Stored records
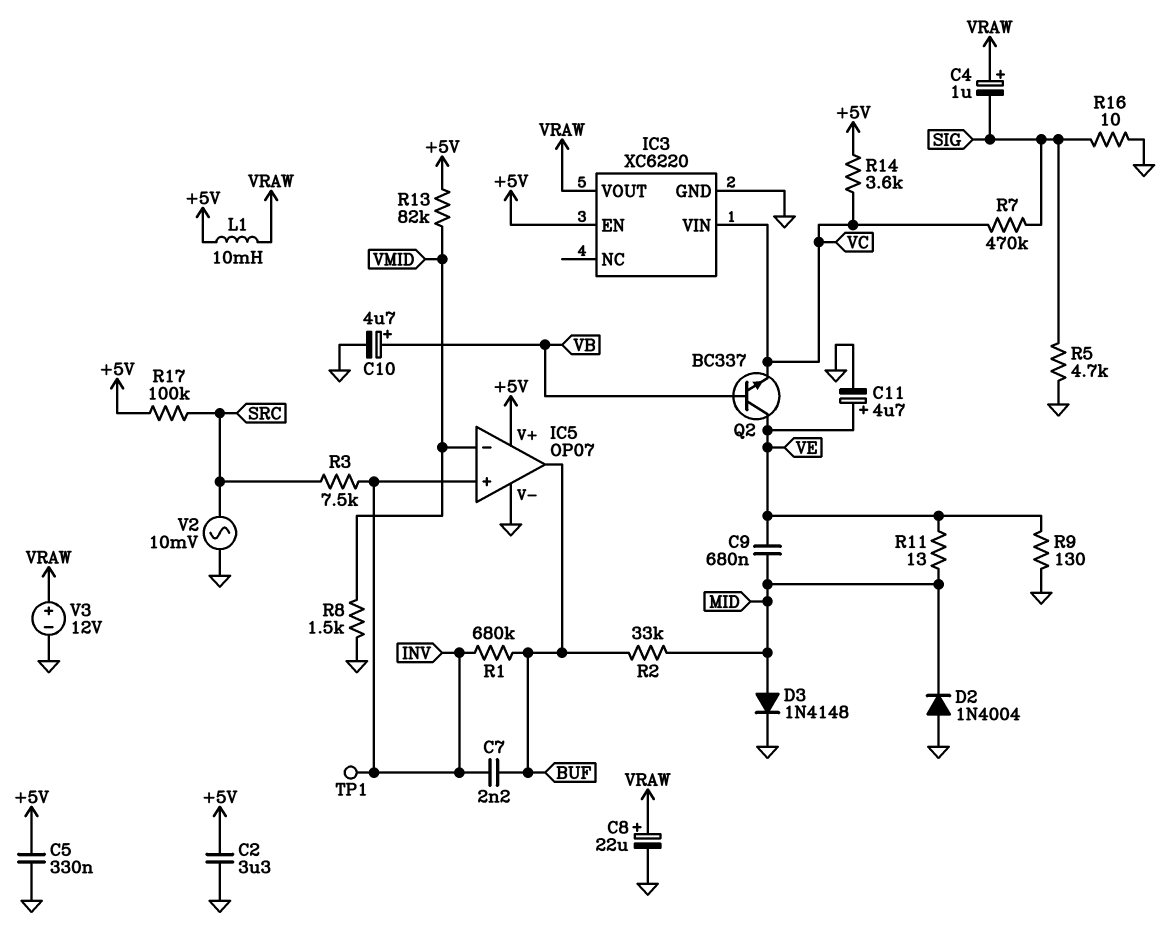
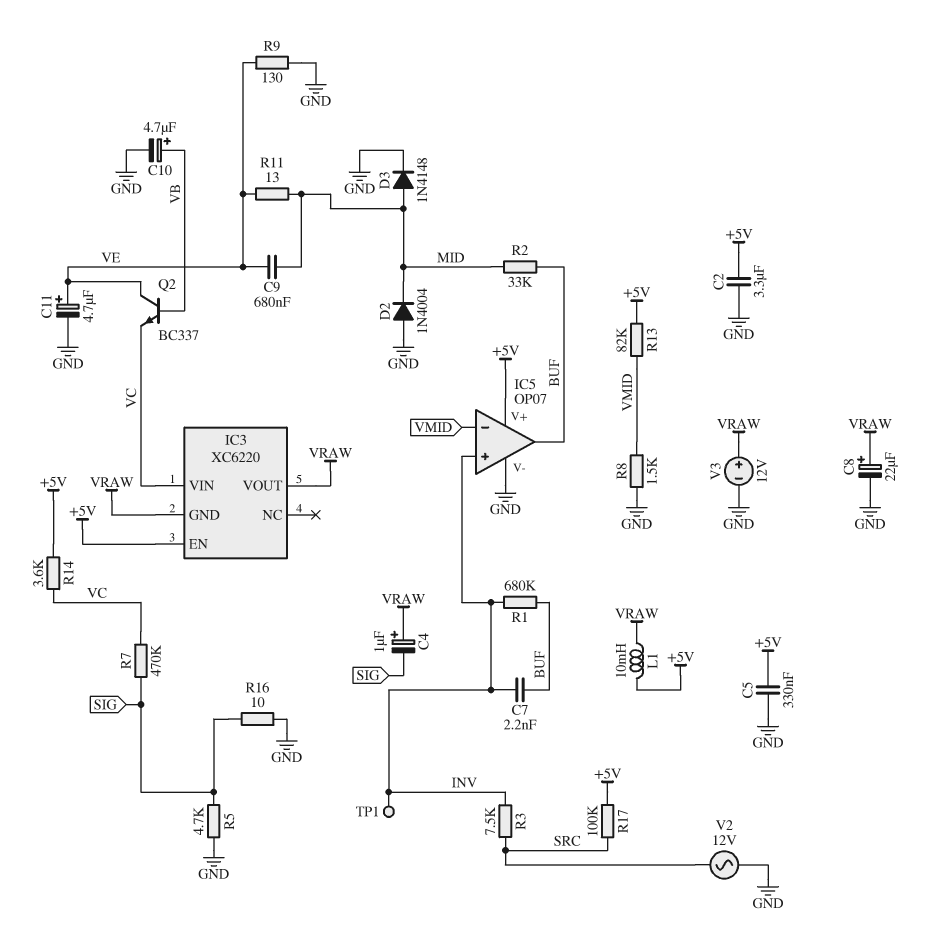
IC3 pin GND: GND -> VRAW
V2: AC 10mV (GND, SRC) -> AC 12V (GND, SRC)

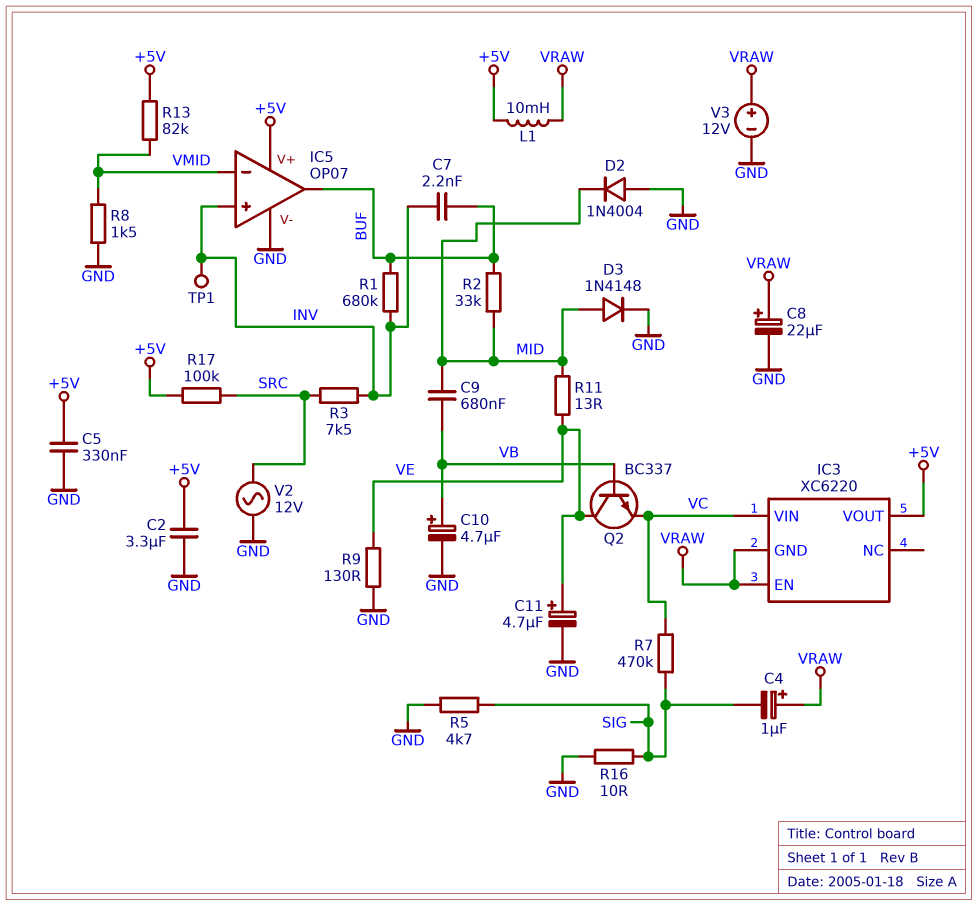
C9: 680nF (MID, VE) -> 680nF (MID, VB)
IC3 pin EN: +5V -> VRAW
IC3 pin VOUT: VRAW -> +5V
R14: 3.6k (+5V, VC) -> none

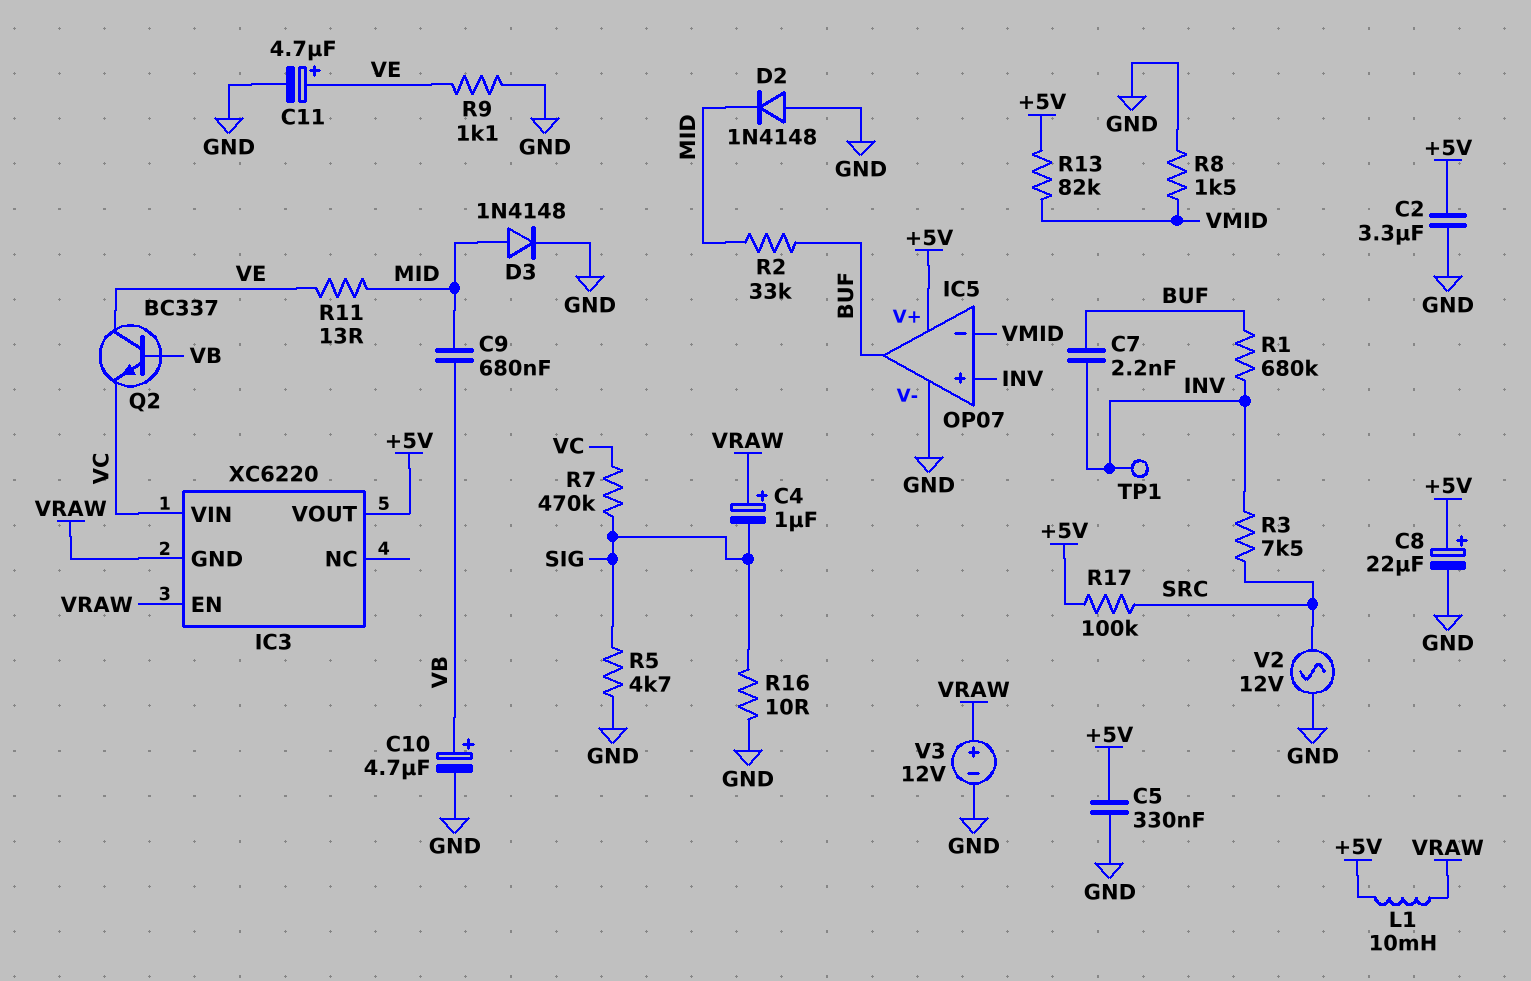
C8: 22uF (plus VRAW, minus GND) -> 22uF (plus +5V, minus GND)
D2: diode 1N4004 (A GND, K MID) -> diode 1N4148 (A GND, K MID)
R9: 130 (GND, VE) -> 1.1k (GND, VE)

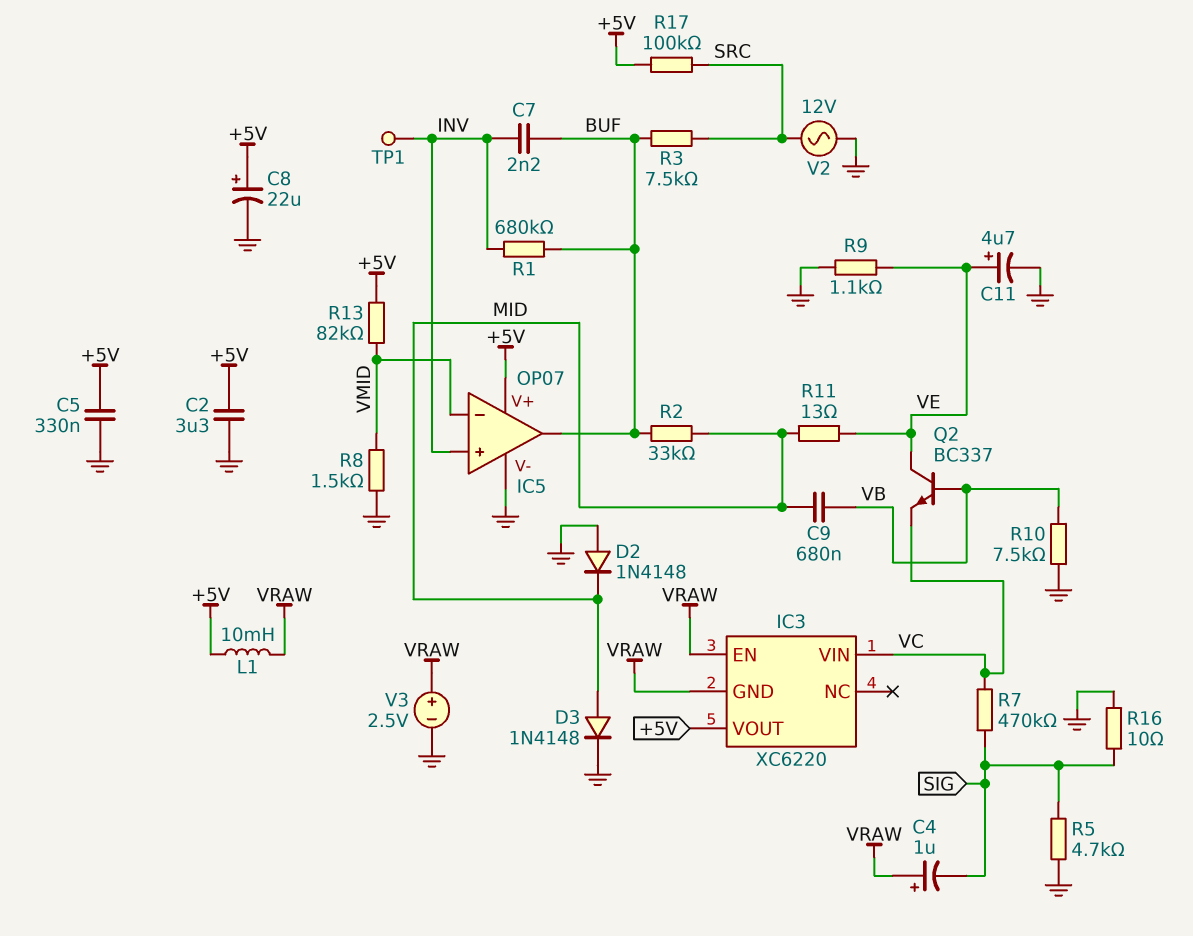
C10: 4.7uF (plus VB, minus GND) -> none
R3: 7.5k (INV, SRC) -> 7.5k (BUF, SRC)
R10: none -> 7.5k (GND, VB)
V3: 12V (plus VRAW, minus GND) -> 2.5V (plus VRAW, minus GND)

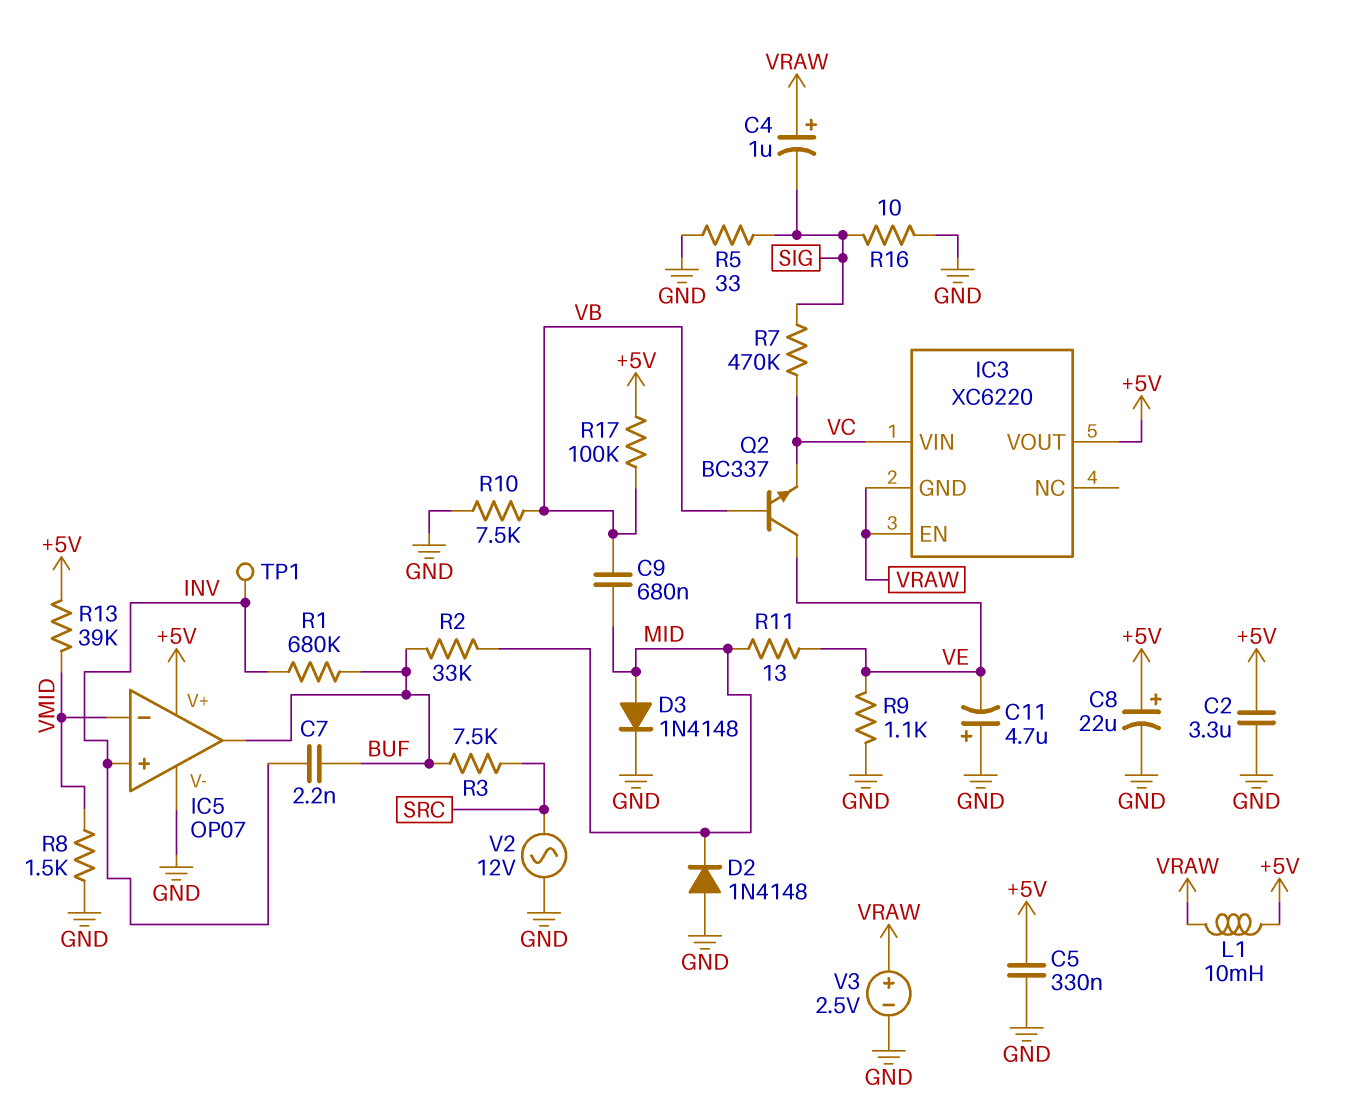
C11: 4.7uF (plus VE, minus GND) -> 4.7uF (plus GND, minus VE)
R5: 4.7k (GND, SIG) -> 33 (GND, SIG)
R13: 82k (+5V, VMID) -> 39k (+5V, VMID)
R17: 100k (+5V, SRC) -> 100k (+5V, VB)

* **THE TASK**
What is needed is an exact repetition of every line from the line with "R14: 3.6k (+5V, VC) -> none" to the end of the data above, both ends included, with no pictures.

* **YOUR SOLUTION**
R14: 3.6k (+5V, VC) -> none

C8: 22uF (plus VRAW, minus GND) -> 22uF (plus +5V, minus GND)
D2: diode 1N4004 (A GND, K MID) -> diode 1N4148 (A GND, K MID)
R9: 130 (GND, VE) -> 1.1k (GND, VE)

C10: 4.7uF (plus VB, minus GND) -> none
R3: 7.5k (INV, SRC) -> 7.5k (BUF, SRC)
R10: none -> 7.5k (GND, VB)
V3: 12V (plus VRAW, minus GND) -> 2.5V (plus VRAW, minus GND)

C11: 4.7uF (plus VE, minus GND) -> 4.7uF (plus GND, minus VE)
R5: 4.7k (GND, SIG) -> 33 (GND, SIG)
R13: 82k (+5V, VMID) -> 39k (+5V, VMID)
R17: 100k (+5V, SRC) -> 100k (+5V, VB)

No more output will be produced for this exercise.